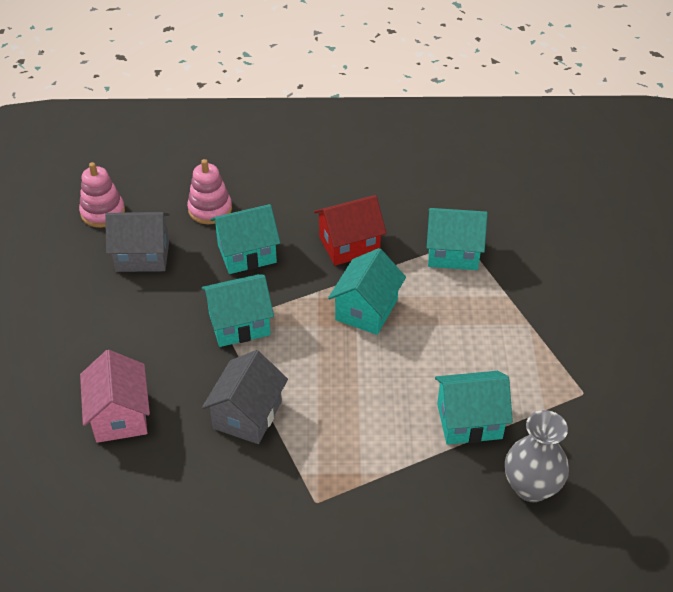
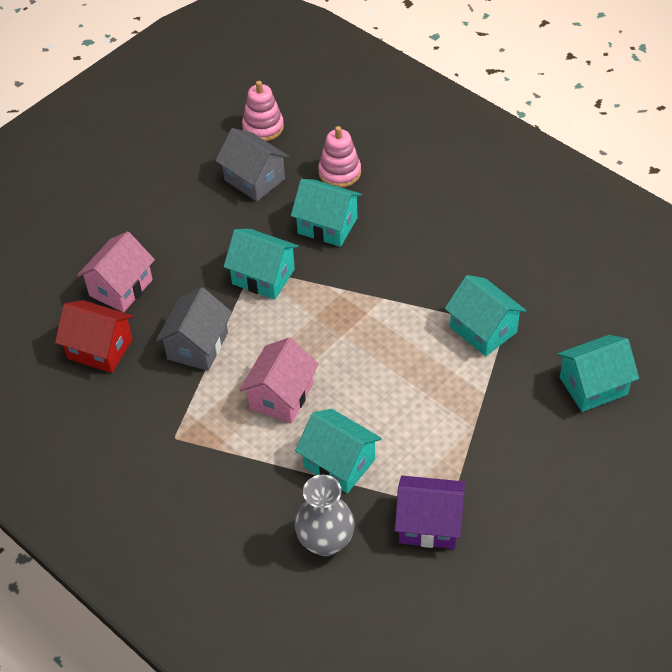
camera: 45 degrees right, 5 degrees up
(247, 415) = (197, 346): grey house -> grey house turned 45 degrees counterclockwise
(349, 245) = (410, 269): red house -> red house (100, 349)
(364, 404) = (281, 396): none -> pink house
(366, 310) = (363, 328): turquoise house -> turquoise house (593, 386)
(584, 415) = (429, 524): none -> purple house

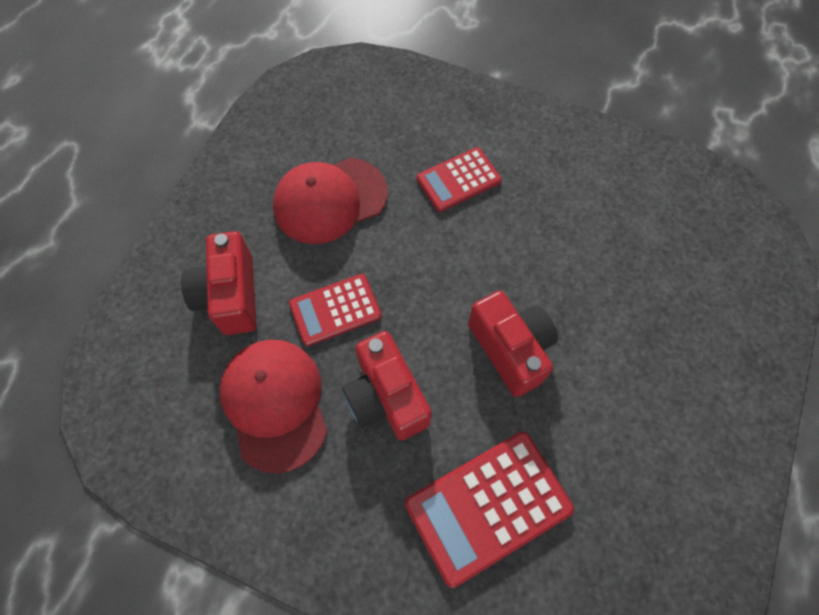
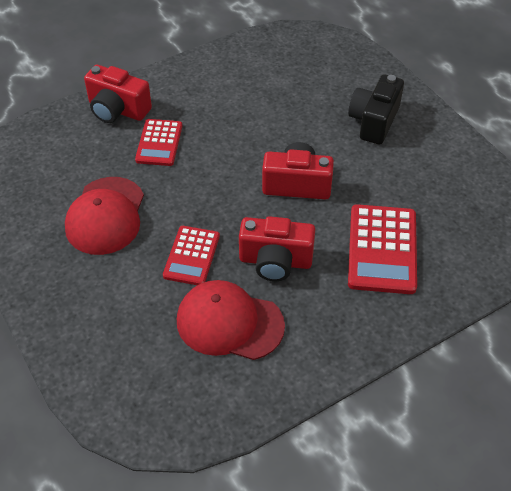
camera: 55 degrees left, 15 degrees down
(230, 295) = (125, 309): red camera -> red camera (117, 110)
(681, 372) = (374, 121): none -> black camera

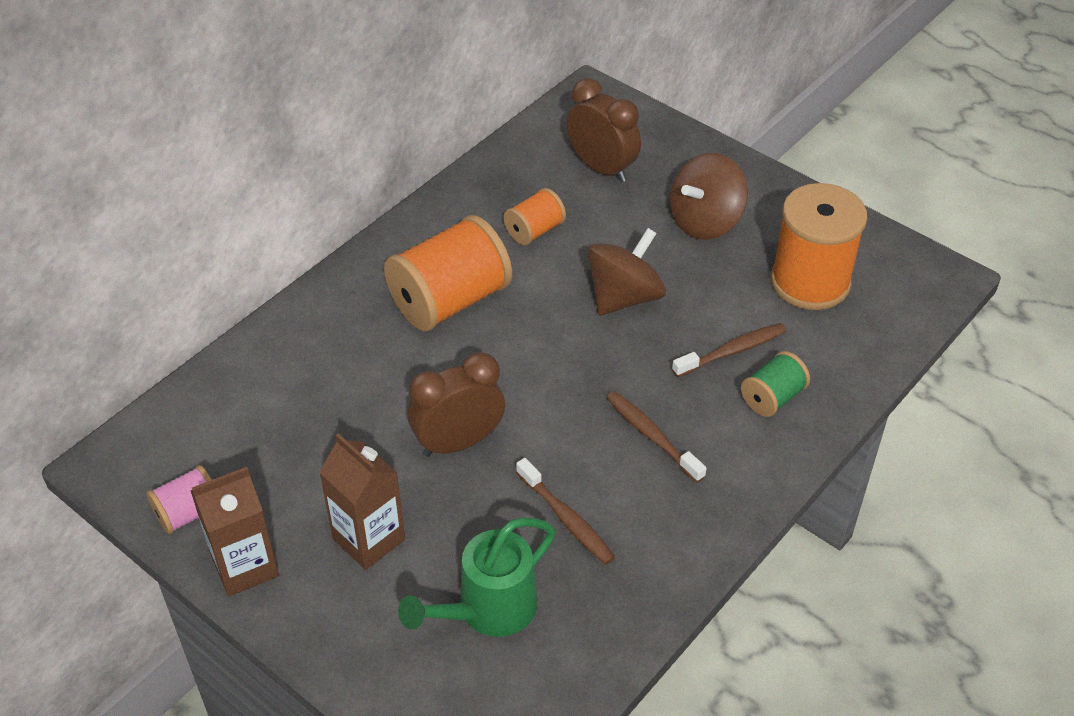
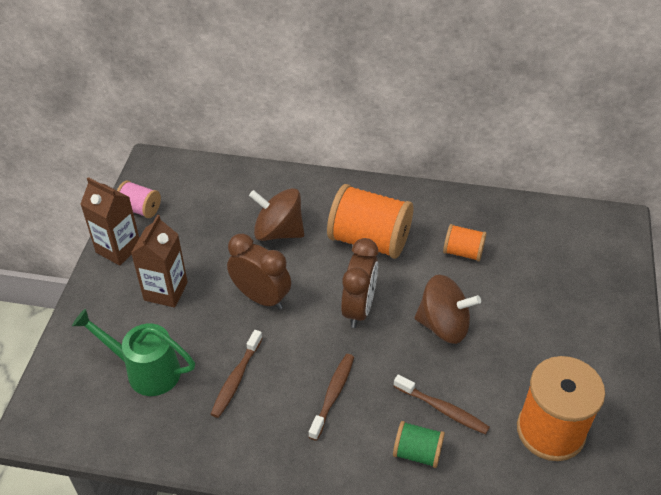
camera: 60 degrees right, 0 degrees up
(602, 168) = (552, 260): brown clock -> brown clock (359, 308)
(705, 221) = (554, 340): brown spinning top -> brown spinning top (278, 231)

◇ ◇ ◇

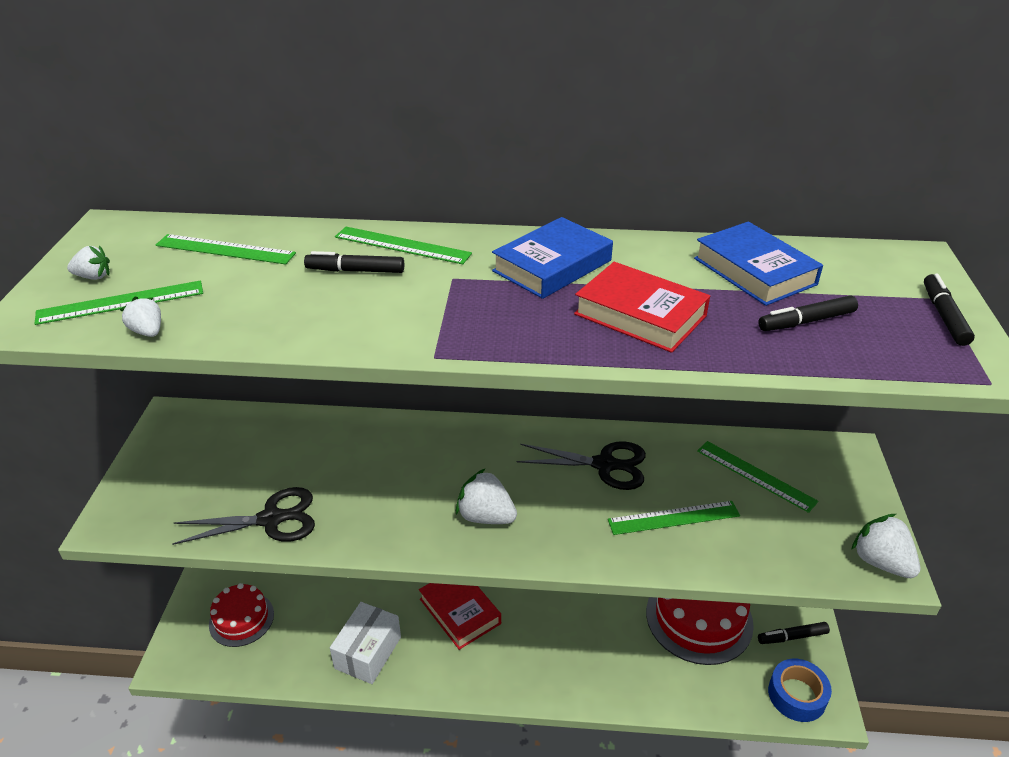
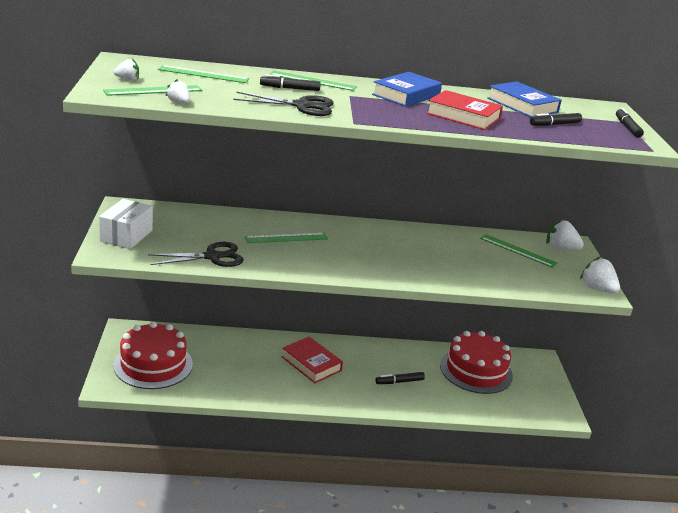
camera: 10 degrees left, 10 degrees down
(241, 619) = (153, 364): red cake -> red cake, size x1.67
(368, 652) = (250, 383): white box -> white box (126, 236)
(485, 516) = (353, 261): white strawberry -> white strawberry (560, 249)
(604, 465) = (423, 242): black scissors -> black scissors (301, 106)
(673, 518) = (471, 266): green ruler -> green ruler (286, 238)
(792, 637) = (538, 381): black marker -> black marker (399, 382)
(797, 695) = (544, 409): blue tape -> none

◇ ◇ ◇

> _Your instructions_
Would you copy, unchanged, the stretch of the records above that begins at the line containing "camera: 45 degrees right, 5 degrees up" and ends at the line containing "(366, 310) = (363, 328): turquoise", and only that?

> _Expected answer_
camera: 45 degrees right, 5 degrees up
(247, 415) = (197, 346): grey house -> grey house turned 45 degrees counterclockwise
(349, 245) = (410, 269): red house -> red house (100, 349)
(364, 404) = (281, 396): none -> pink house
(366, 310) = (363, 328): turquoise house -> turquoise house (593, 386)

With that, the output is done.